■ **Exercise instructions**: From the line that contains "black brick F5" down to the last line of the entries, please return everything exactly, except the pictures.

■ **Material for the task**:
◆ ◆ ◆ ◆

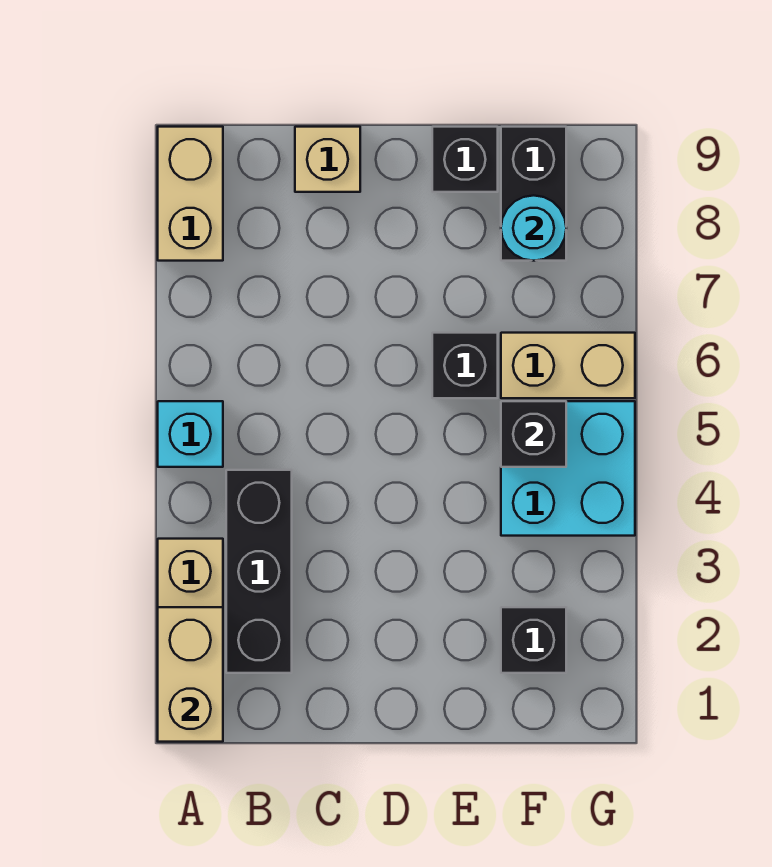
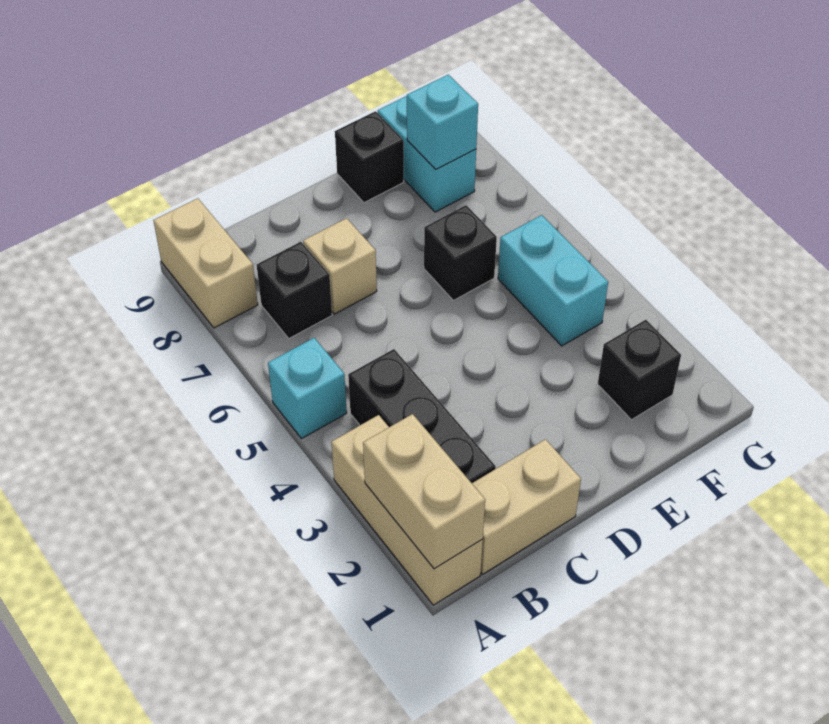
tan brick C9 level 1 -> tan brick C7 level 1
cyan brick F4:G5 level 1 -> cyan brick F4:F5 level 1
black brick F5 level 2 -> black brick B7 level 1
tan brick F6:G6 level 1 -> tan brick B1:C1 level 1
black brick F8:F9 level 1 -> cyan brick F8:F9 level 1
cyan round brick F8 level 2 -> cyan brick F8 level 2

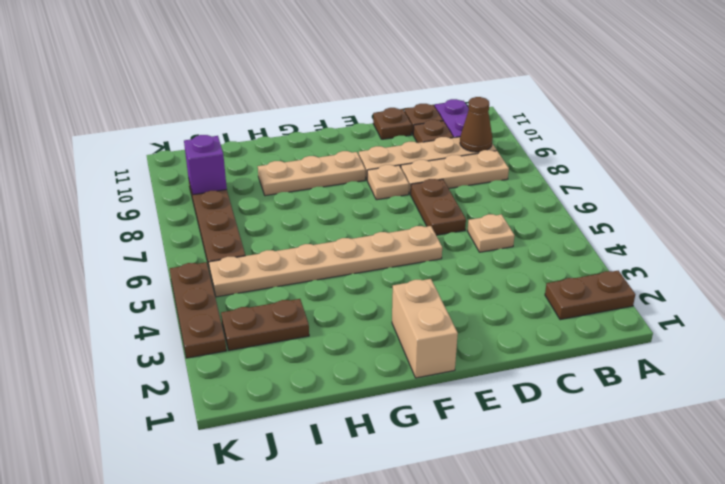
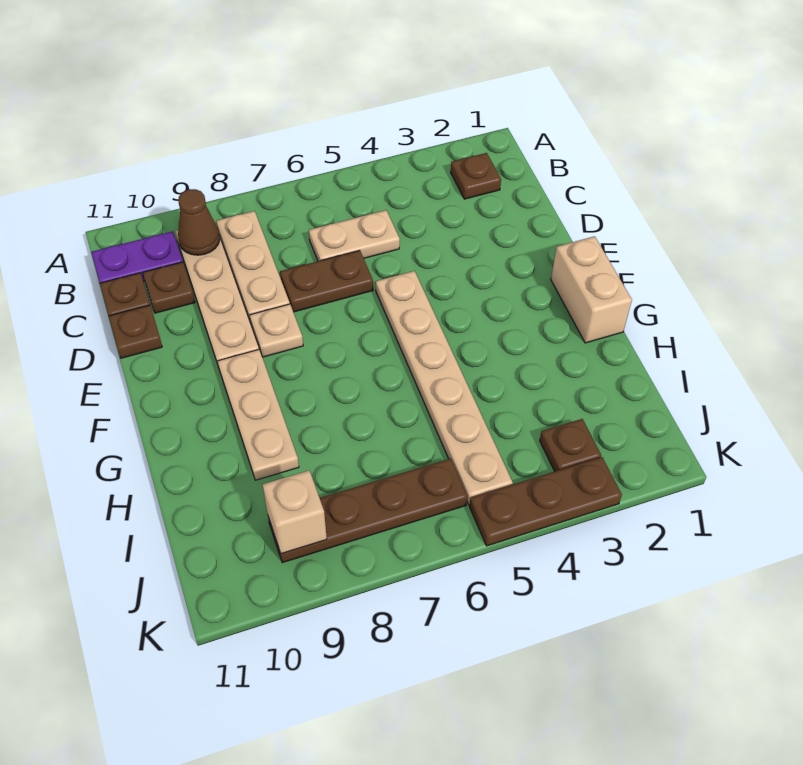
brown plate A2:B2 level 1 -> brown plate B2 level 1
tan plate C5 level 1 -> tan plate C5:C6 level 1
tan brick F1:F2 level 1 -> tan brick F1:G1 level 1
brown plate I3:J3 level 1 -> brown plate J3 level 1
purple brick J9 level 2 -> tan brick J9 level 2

◆ ◆ ◆ ◆

■ **Worked solution**:
black brick F5 level 2 -> black brick B7 level 1
tan brick F6:G6 level 1 -> tan brick B1:C1 level 1
black brick F8:F9 level 1 -> cyan brick F8:F9 level 1
cyan round brick F8 level 2 -> cyan brick F8 level 2

brown plate A2:B2 level 1 -> brown plate B2 level 1
tan plate C5 level 1 -> tan plate C5:C6 level 1
tan brick F1:F2 level 1 -> tan brick F1:G1 level 1
brown plate I3:J3 level 1 -> brown plate J3 level 1
purple brick J9 level 2 -> tan brick J9 level 2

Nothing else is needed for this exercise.